> **INFORMATION SUPPLIED**
---

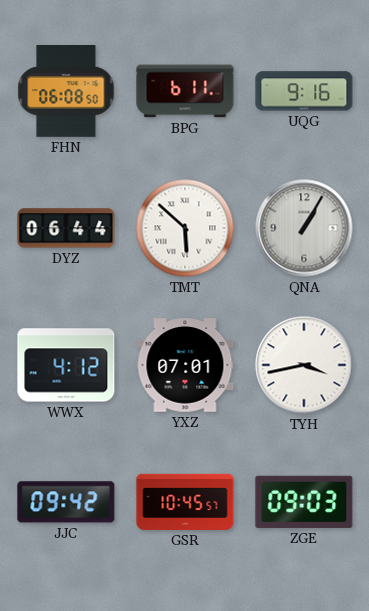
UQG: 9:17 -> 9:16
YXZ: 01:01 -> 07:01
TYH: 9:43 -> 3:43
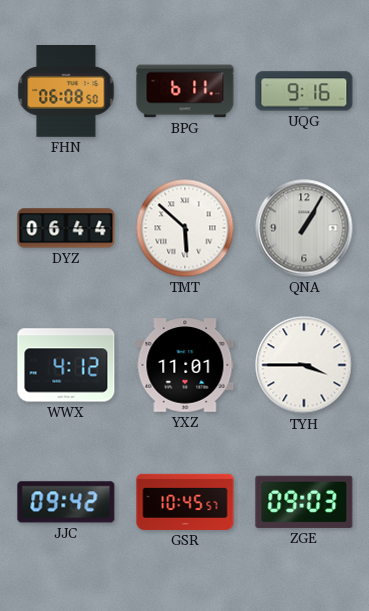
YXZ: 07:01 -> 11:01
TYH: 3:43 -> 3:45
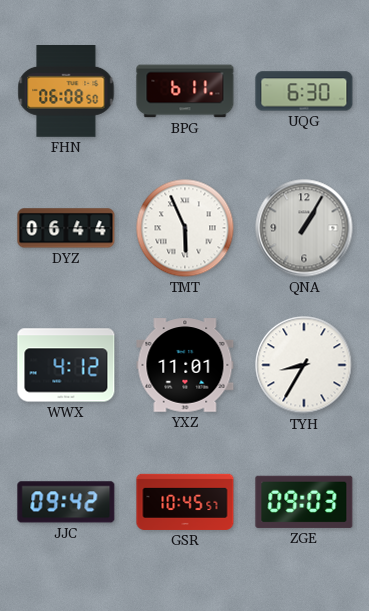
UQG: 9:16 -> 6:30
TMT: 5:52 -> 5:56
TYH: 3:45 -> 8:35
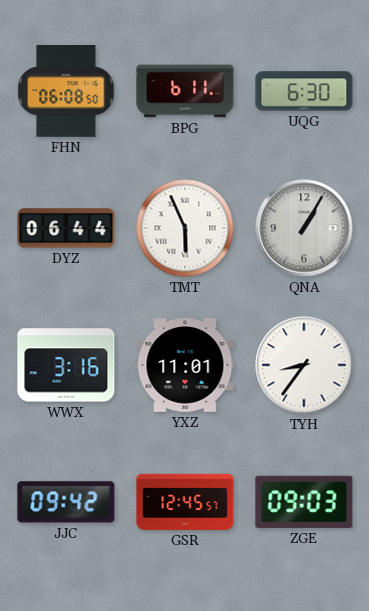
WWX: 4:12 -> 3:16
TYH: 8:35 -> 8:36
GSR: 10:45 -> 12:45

---

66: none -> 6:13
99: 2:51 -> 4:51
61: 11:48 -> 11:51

---

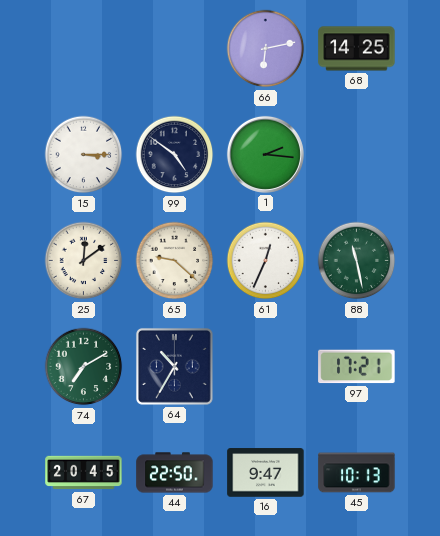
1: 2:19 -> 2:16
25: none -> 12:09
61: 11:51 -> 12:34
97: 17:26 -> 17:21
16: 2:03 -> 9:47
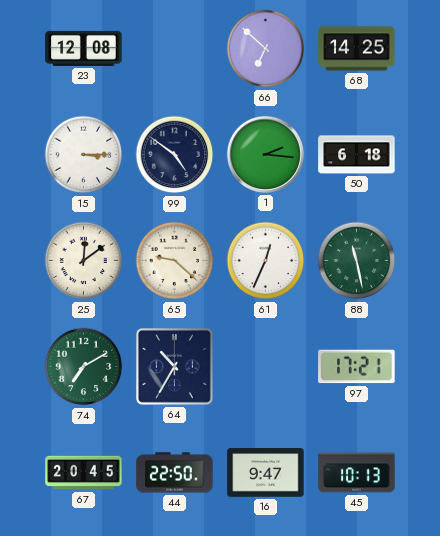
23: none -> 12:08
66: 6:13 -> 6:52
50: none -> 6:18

---

> **EXERCISE REQUIREMENTS**
Please pull out every row above that contains the string "none", treating uppercase and lowercase as different.

> **CORRECT ANSWER**
66: none -> 6:13
25: none -> 12:09
23: none -> 12:08
50: none -> 6:18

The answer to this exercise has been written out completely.